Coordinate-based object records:

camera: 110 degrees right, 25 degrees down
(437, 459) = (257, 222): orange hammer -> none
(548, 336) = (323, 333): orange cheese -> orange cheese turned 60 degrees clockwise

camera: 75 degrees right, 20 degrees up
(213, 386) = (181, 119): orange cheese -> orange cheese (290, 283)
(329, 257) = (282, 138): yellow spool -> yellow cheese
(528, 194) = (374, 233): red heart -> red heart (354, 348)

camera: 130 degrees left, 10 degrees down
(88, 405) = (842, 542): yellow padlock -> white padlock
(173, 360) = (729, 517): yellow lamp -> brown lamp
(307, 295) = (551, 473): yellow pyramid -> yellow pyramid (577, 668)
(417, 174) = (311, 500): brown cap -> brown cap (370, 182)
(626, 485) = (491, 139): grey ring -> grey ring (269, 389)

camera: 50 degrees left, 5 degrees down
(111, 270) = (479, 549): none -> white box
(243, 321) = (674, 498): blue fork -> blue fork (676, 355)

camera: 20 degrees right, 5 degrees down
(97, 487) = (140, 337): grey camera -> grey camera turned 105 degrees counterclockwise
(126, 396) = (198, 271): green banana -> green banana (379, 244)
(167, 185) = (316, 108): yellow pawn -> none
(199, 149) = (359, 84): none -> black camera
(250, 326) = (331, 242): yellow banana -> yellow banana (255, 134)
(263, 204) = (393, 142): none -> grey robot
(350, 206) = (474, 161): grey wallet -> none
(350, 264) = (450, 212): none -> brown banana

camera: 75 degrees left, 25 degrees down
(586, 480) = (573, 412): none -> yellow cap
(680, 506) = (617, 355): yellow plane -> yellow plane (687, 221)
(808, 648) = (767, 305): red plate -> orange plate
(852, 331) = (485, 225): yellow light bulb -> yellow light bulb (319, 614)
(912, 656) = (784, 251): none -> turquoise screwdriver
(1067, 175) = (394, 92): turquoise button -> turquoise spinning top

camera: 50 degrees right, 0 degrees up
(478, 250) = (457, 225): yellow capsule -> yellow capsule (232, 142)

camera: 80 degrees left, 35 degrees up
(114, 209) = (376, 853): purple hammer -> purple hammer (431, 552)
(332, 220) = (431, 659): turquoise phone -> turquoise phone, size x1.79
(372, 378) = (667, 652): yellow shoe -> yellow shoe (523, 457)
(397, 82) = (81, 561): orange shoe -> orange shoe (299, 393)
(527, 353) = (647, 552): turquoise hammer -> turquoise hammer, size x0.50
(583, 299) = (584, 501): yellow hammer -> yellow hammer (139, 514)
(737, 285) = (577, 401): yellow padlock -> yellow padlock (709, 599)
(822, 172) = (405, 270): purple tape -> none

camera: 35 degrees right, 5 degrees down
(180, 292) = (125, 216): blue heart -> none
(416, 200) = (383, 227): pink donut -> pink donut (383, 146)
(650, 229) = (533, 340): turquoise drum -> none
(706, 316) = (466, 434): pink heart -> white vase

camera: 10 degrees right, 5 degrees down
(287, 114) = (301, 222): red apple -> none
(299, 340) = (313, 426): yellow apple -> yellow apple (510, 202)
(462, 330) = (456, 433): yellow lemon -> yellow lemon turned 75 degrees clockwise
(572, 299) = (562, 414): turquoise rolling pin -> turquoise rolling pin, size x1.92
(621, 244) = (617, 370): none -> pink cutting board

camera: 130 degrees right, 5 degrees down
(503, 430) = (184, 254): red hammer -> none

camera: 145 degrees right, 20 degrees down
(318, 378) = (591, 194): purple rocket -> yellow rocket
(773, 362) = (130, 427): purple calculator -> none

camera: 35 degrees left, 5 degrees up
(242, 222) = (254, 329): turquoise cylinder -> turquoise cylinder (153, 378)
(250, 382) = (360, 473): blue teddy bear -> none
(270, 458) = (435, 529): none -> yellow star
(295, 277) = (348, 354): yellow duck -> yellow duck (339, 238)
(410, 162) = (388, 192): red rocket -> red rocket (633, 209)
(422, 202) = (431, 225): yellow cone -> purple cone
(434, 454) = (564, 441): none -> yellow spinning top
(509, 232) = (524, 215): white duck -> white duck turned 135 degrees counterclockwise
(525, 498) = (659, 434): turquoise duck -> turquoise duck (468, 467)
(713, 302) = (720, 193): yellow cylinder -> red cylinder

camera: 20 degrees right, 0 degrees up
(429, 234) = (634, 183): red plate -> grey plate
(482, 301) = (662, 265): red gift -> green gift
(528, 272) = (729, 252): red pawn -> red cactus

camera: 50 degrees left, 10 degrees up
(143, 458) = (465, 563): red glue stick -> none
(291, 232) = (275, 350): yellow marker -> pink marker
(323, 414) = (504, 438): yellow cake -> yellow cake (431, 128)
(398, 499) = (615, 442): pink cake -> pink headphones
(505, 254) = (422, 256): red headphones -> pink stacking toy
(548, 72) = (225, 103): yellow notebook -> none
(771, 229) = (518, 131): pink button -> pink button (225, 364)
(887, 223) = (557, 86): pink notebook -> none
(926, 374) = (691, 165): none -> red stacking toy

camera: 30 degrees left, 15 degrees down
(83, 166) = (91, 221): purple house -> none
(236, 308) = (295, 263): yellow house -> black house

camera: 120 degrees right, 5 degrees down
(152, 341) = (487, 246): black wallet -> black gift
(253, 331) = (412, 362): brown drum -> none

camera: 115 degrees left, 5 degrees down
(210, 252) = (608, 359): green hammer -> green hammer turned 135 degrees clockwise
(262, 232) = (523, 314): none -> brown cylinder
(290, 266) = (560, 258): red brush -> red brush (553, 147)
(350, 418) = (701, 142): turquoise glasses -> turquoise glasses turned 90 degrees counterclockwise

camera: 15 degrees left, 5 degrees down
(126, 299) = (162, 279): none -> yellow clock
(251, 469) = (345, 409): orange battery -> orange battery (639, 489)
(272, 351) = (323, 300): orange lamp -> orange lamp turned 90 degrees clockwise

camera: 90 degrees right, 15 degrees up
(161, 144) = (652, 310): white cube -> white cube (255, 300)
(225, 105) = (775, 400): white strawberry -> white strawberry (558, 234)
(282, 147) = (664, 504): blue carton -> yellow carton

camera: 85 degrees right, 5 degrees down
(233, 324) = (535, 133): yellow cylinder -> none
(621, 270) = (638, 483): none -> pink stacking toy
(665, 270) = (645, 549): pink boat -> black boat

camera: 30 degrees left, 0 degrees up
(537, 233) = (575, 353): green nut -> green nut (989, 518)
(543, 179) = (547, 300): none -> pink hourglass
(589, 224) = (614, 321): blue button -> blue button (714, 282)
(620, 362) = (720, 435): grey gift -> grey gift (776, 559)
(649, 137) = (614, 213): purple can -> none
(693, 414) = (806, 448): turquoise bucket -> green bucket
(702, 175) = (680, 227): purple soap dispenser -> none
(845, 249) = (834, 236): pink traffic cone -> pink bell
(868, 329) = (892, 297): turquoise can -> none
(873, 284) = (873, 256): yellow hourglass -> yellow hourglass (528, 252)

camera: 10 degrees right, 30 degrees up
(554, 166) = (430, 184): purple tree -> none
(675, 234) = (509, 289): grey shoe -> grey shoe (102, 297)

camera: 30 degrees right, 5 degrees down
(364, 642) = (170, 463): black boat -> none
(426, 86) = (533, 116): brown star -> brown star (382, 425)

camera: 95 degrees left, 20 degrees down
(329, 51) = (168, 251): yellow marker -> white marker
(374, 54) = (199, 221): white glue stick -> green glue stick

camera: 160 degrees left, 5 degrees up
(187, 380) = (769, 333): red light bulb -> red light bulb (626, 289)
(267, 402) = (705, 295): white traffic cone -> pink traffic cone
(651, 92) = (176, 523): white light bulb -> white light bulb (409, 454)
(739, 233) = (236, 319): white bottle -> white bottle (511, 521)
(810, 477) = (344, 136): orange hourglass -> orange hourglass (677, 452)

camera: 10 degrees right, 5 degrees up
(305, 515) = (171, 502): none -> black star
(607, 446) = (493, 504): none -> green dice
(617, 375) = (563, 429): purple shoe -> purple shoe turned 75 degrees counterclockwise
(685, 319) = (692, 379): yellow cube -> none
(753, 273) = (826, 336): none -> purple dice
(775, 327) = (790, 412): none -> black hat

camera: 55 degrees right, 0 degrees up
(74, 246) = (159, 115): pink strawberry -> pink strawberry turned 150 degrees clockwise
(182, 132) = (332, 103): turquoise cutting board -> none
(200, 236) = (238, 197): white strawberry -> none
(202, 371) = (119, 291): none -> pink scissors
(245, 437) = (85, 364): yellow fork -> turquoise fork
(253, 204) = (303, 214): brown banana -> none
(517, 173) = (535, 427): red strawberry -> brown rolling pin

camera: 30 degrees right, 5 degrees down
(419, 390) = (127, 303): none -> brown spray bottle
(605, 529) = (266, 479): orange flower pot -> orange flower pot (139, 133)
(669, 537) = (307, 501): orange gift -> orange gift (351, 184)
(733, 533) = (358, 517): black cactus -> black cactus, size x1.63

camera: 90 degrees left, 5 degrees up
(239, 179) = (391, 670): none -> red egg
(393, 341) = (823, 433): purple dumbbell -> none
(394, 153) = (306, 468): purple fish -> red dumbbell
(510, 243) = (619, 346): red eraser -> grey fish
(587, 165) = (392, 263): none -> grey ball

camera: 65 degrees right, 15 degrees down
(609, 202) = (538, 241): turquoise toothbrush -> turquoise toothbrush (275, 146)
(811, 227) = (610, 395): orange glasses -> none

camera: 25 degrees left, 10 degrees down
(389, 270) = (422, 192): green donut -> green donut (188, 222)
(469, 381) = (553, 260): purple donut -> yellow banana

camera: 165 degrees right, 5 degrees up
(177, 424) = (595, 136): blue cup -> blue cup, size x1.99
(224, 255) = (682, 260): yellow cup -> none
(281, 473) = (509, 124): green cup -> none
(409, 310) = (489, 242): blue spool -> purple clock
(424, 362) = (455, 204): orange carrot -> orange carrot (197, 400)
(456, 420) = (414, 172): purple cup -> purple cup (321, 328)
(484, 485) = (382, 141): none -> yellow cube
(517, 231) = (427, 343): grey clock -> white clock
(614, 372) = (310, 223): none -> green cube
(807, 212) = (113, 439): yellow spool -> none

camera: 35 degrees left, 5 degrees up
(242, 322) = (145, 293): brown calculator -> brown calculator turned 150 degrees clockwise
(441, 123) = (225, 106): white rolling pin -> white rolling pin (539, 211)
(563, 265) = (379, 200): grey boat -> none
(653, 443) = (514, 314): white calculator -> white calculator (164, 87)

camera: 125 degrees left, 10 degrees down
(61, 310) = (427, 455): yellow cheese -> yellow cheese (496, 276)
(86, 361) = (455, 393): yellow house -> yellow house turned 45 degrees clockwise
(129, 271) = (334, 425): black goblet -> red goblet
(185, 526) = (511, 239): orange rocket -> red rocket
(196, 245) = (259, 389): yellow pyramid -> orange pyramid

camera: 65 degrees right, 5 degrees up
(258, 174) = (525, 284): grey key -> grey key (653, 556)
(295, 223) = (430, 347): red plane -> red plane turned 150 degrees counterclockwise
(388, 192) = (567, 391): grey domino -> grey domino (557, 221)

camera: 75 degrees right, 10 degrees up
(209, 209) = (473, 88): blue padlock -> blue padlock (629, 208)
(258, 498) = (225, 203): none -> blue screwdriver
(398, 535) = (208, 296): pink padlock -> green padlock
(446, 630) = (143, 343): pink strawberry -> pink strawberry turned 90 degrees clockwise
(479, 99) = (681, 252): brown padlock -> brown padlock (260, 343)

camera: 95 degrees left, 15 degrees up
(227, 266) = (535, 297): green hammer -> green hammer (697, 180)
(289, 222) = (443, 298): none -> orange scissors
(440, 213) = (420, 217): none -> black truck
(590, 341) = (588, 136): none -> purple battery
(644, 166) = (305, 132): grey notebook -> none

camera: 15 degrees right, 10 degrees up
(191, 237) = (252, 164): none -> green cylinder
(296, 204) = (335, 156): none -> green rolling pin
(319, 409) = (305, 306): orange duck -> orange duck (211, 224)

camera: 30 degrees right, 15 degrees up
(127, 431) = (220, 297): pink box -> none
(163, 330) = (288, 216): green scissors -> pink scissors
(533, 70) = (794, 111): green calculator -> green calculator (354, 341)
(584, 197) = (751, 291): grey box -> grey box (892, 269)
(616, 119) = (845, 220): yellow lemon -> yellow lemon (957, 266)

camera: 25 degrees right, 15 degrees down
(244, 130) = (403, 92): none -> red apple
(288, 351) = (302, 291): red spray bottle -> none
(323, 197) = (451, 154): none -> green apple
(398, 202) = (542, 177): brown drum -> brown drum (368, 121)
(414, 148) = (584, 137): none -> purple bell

#### What is required
All lines in the entries above that hold the word "star" need to be copied.

#### Output below
(270, 458) = (435, 529): none -> yellow star
(426, 86) = (533, 116): brown star -> brown star (382, 425)
(305, 515) = (171, 502): none -> black star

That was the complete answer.